WHAT YOU WILL DO: Output only these lines, set down exactly: the one containing "purple plate: 2 -> 1" and each line after it through the end of the records.

DATA FOR THIS TASK:
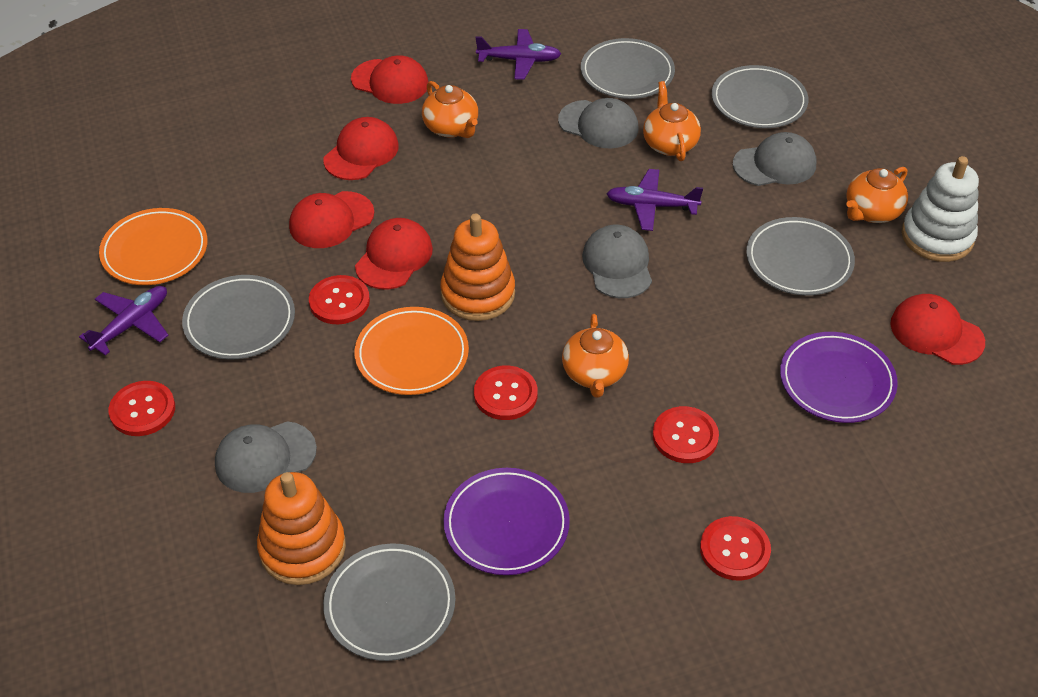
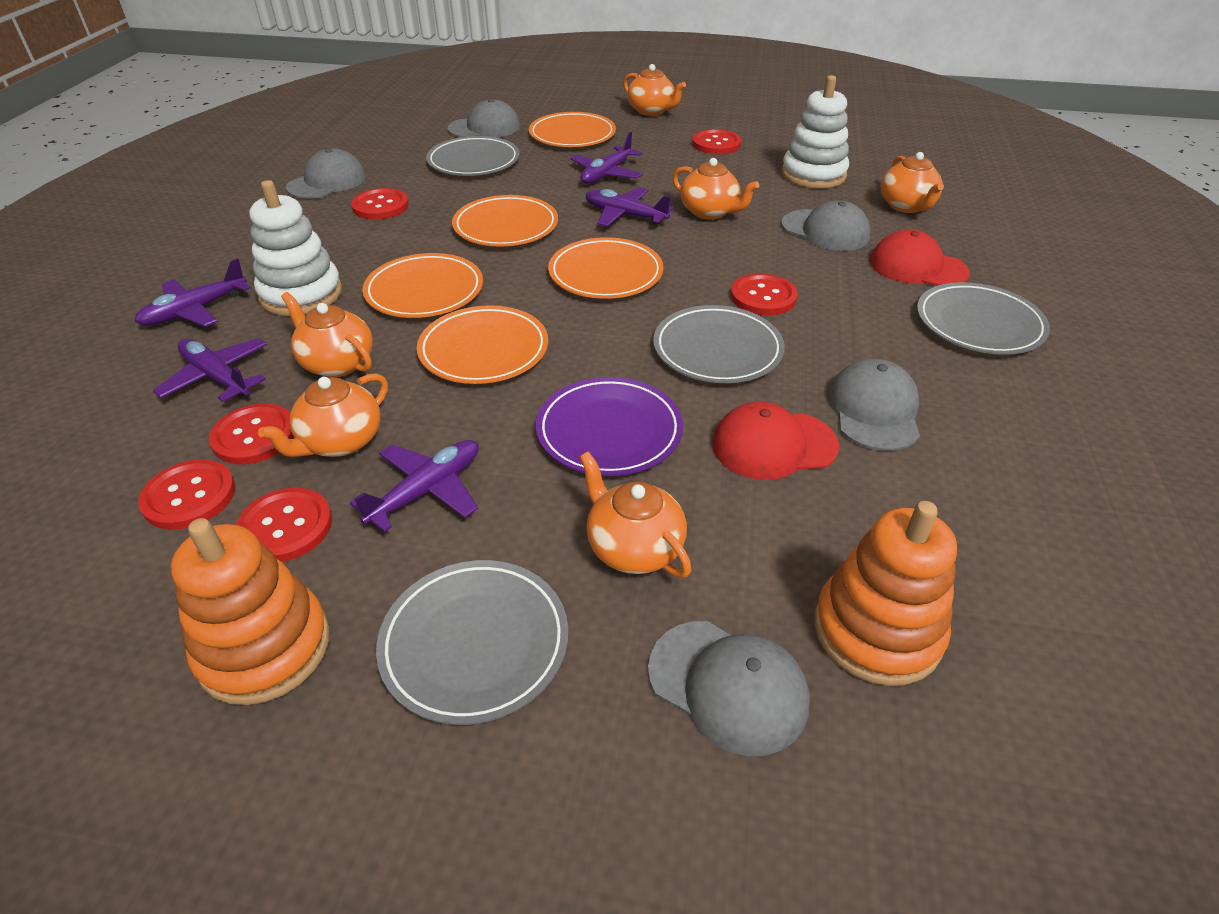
grey cap: 4 -> 5
grey plate: 5 -> 4
orange plate: 2 -> 5
orange teapot: 4 -> 6
purple plane: 3 -> 5
purple plate: 2 -> 1
red button: 5 -> 6
red cap: 5 -> 2
white stacking toy: 1 -> 2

EXERCISE SOLUTION:
purple plate: 2 -> 1
red button: 5 -> 6
red cap: 5 -> 2
white stacking toy: 1 -> 2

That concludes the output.